-- Given data follows --

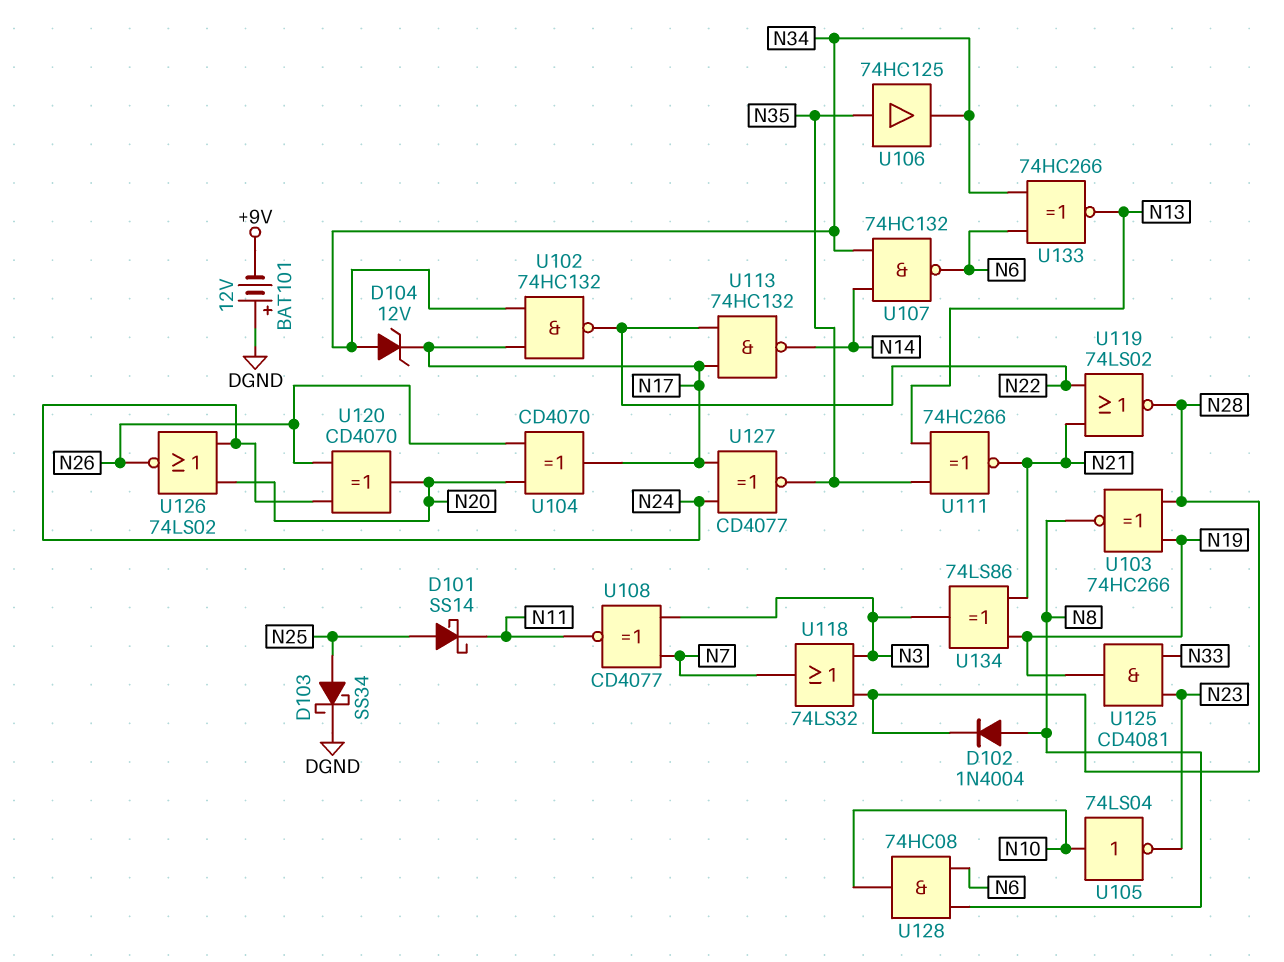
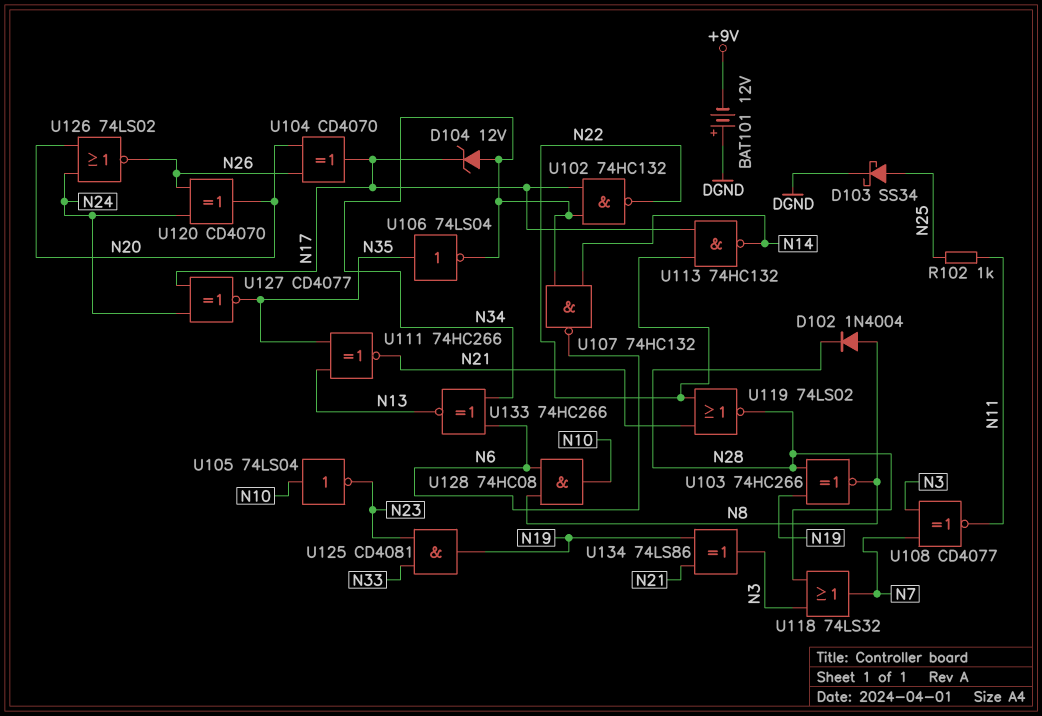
D101: schottky SS14 (A N25, K N11) -> none
R102: none -> 1k (N11, N25)
U106: buffer 74HC125 (in N35, out N34) -> NOT 74LS04 (in N35, out N34)

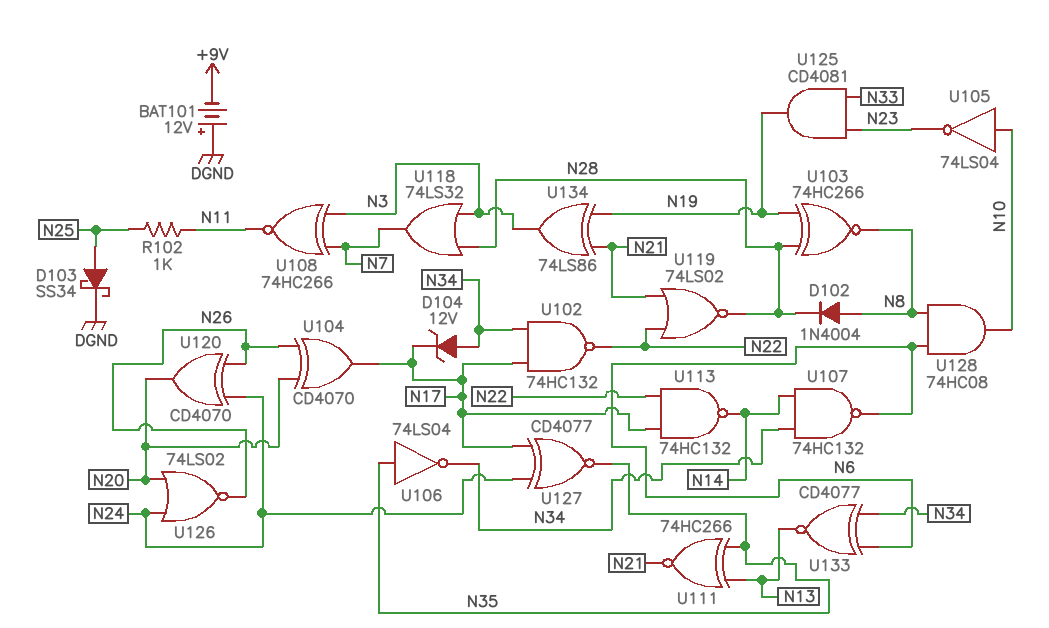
U108: XNOR CD4077 (in N3, in N7, out N11) -> XNOR 74HC266 (in N3, in N7, out N11)
U133: XNOR 74HC266 (in N6, in N34, out N13) -> XNOR CD4077 (in N6, in N34, out N13)

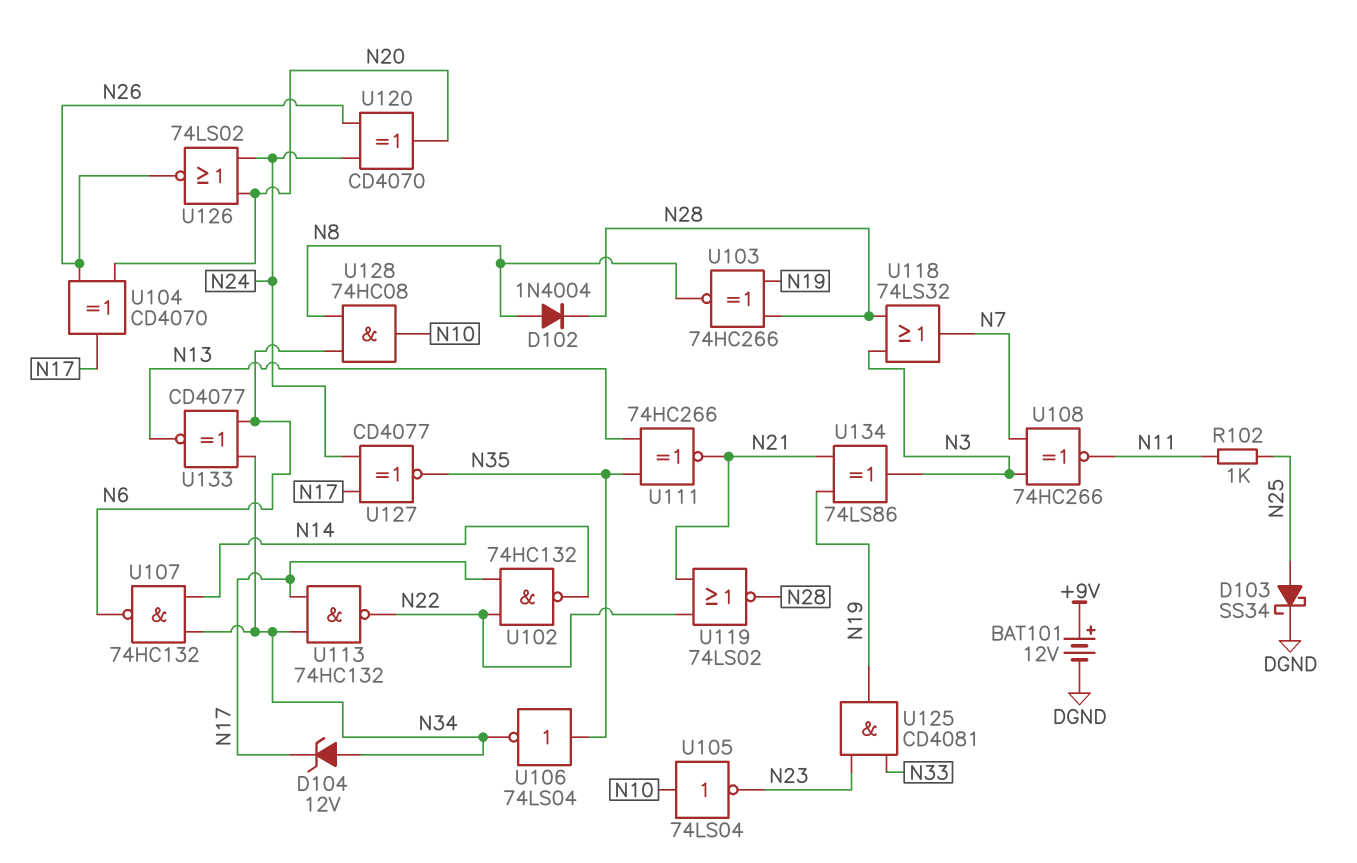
BAT101: 12V (plus DGND, minus +9V) -> 12V (plus +9V, minus DGND)
U102: NAND 74HC132 (in N17, in N34, out N22) -> NAND 74HC132 (in N17, in N22, out N14)
U113: NAND 74HC132 (in N17, in N22, out N14) -> NAND 74HC132 (in N17, in N34, out N22)

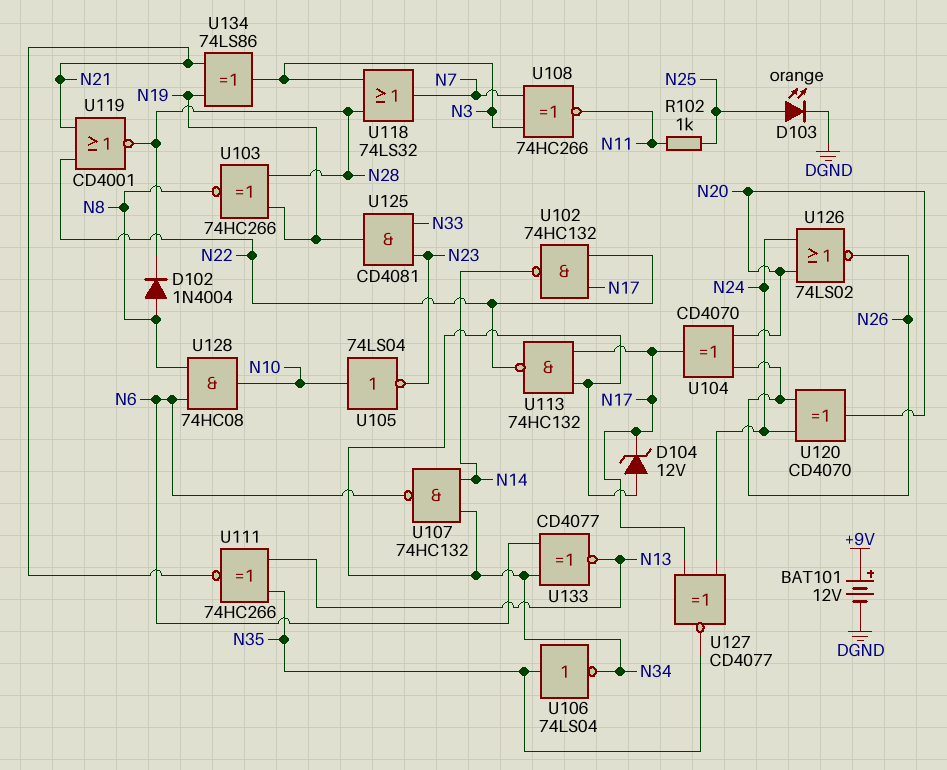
D103: schottky SS34 (A N25, K DGND) -> LED orange (A N25, K DGND)
U119: NOR 74LS02 (in N21, in N22, out N28) -> NOR CD4001 (in N21, in N22, out N28)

-- Given data concluded --

▸ Your objective
I would like the material repeated in full and exactly, with its images omitted.

▸ Response box
D101: schottky SS14 (A N25, K N11) -> none
R102: none -> 1k (N11, N25)
U106: buffer 74HC125 (in N35, out N34) -> NOT 74LS04 (in N35, out N34)

U108: XNOR CD4077 (in N3, in N7, out N11) -> XNOR 74HC266 (in N3, in N7, out N11)
U133: XNOR 74HC266 (in N6, in N34, out N13) -> XNOR CD4077 (in N6, in N34, out N13)

BAT101: 12V (plus DGND, minus +9V) -> 12V (plus +9V, minus DGND)
U102: NAND 74HC132 (in N17, in N34, out N22) -> NAND 74HC132 (in N17, in N22, out N14)
U113: NAND 74HC132 (in N17, in N22, out N14) -> NAND 74HC132 (in N17, in N34, out N22)

D103: schottky SS34 (A N25, K DGND) -> LED orange (A N25, K DGND)
U119: NOR 74LS02 (in N21, in N22, out N28) -> NOR CD4001 (in N21, in N22, out N28)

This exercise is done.